Once you find the line with "none -> lime 1x2 brick [546,911,640,1103]" in the entries below, print it and each line after it up to and including the line with "purple 1x4 brick [286,120,422,239]", exactly, without pictures.

- **Task material**
Start of Block
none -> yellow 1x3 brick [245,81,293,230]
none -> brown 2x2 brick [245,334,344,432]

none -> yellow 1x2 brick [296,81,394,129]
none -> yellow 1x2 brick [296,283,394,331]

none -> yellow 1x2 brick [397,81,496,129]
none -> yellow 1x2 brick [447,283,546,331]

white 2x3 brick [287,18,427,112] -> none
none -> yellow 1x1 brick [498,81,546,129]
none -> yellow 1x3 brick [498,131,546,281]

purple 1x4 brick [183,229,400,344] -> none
End of Block
Start of Block
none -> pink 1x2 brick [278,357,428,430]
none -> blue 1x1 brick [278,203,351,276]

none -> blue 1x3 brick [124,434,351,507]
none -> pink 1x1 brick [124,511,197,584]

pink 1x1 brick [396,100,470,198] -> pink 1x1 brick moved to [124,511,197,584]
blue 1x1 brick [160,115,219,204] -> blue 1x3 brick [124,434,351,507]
End of Block
Start of Block
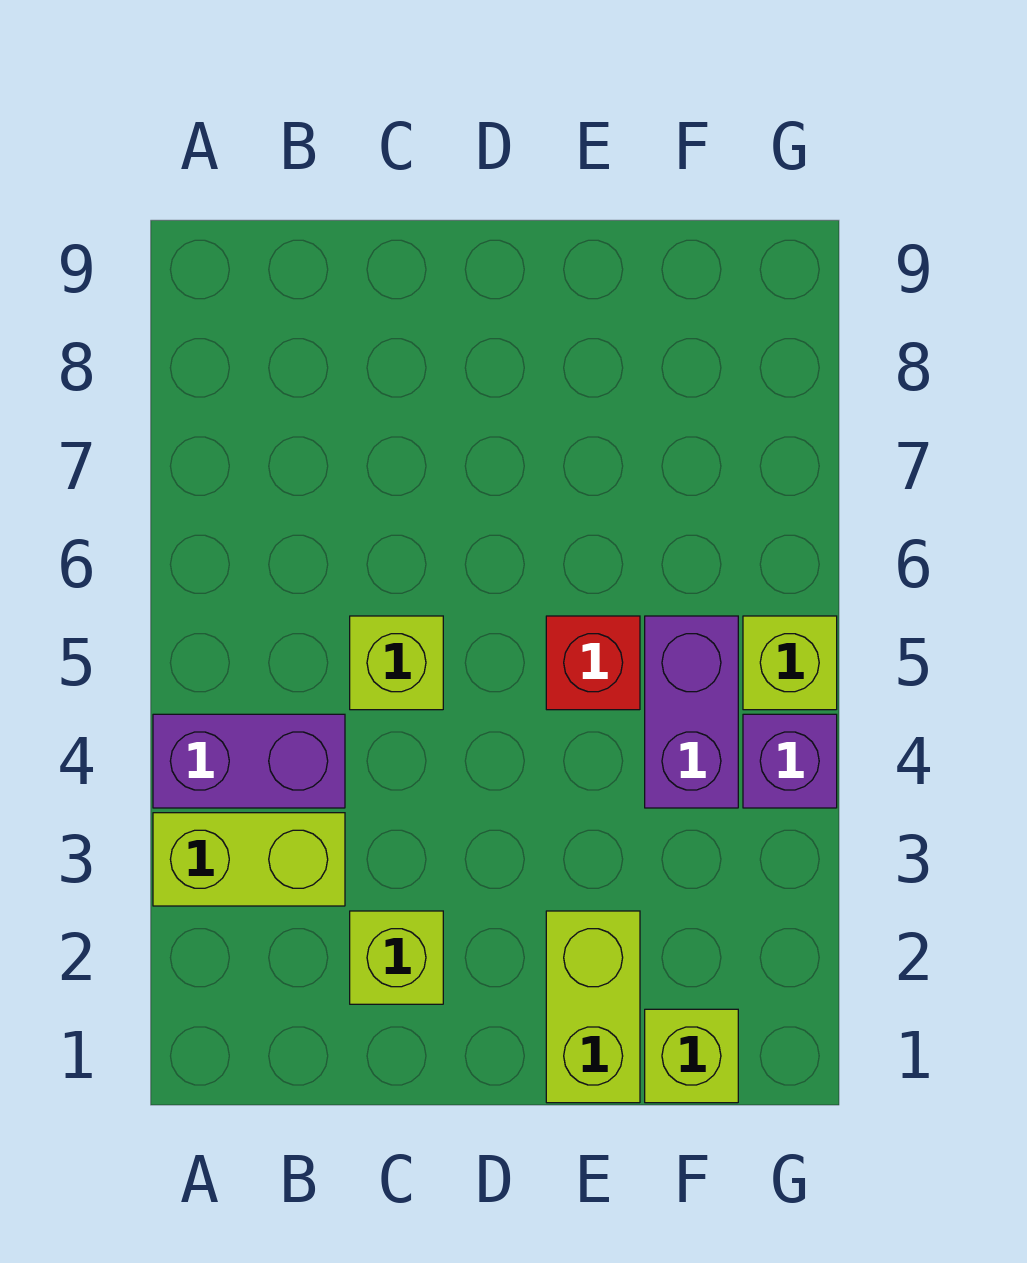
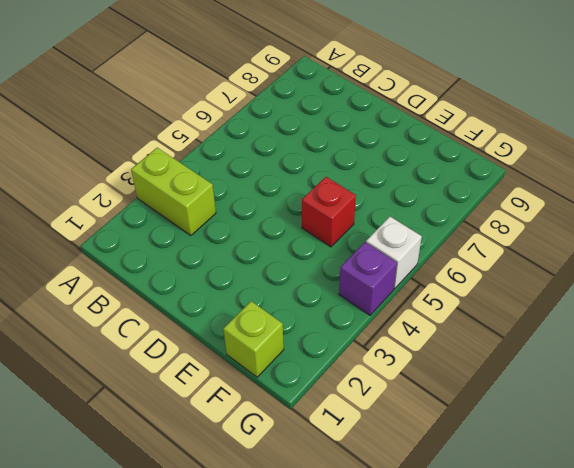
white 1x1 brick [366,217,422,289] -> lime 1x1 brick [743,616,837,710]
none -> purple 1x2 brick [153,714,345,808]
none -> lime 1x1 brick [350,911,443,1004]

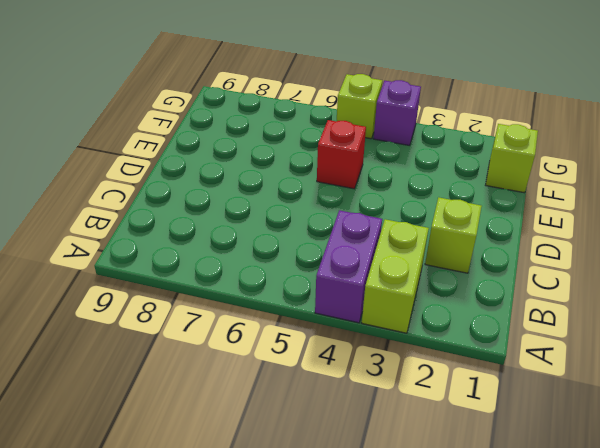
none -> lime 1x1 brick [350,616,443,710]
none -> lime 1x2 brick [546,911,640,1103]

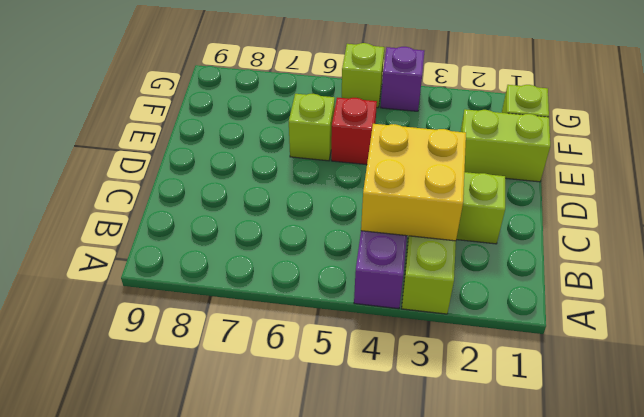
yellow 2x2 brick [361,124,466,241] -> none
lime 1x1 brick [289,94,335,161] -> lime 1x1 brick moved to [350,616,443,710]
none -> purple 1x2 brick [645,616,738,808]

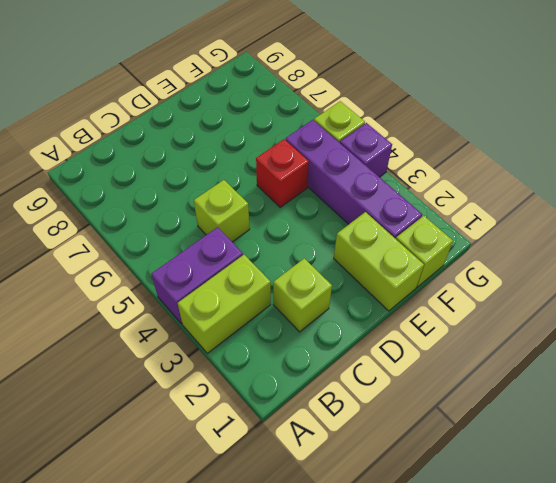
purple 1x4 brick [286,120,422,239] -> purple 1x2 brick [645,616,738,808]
End of Block
- **Your response**
none -> lime 1x2 brick [546,911,640,1103]

yellow 2x2 brick [361,124,466,241] -> none
lime 1x1 brick [289,94,335,161] -> lime 1x1 brick moved to [350,616,443,710]
none -> purple 1x2 brick [645,616,738,808]

purple 1x4 brick [286,120,422,239] -> purple 1x2 brick [645,616,738,808]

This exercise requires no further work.